> **Requirement**: Lift out each line of the data that holds "AGND".

[Provided records — start]

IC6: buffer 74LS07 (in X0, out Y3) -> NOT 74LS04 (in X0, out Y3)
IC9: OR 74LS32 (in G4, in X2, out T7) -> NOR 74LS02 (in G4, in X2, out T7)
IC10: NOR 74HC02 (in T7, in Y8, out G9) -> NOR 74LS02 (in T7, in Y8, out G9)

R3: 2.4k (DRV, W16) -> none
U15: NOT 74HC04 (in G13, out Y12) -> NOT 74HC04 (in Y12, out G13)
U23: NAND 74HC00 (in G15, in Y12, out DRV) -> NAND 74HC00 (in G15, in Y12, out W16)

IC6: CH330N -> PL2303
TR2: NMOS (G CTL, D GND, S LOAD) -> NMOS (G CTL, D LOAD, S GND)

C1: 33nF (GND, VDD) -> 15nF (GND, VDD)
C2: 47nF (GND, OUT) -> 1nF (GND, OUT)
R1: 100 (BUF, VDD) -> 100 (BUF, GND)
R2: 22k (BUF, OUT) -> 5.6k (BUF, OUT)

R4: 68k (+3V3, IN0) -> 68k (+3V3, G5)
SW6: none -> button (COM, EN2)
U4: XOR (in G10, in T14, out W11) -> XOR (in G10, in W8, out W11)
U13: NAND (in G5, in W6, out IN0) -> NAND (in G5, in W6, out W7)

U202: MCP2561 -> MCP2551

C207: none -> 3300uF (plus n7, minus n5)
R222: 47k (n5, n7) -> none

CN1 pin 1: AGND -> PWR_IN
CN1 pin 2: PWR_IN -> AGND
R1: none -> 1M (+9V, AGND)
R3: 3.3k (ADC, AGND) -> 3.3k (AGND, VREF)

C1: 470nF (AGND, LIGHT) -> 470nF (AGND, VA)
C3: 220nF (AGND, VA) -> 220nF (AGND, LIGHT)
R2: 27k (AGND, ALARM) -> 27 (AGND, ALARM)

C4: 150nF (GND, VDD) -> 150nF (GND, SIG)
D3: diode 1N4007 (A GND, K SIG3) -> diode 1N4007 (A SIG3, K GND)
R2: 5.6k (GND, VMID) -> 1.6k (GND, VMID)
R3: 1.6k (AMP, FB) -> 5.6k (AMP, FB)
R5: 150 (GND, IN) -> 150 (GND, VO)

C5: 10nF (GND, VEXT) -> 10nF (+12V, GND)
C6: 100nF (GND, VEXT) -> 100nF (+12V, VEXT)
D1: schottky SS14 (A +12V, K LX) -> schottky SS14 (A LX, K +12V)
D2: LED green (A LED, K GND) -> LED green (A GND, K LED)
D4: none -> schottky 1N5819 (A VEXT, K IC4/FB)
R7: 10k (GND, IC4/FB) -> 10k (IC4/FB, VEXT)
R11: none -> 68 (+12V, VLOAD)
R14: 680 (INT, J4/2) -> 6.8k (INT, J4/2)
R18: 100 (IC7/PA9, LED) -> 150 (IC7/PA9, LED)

[Provided records — finish]

> **Response to this exercise**:
CN1 pin 1: AGND -> PWR_IN
CN1 pin 2: PWR_IN -> AGND
R1: none -> 1M (+9V, AGND)
R3: 3.3k (ADC, AGND) -> 3.3k (AGND, VREF)
C1: 470nF (AGND, LIGHT) -> 470nF (AGND, VA)
C3: 220nF (AGND, VA) -> 220nF (AGND, LIGHT)
R2: 27k (AGND, ALARM) -> 27 (AGND, ALARM)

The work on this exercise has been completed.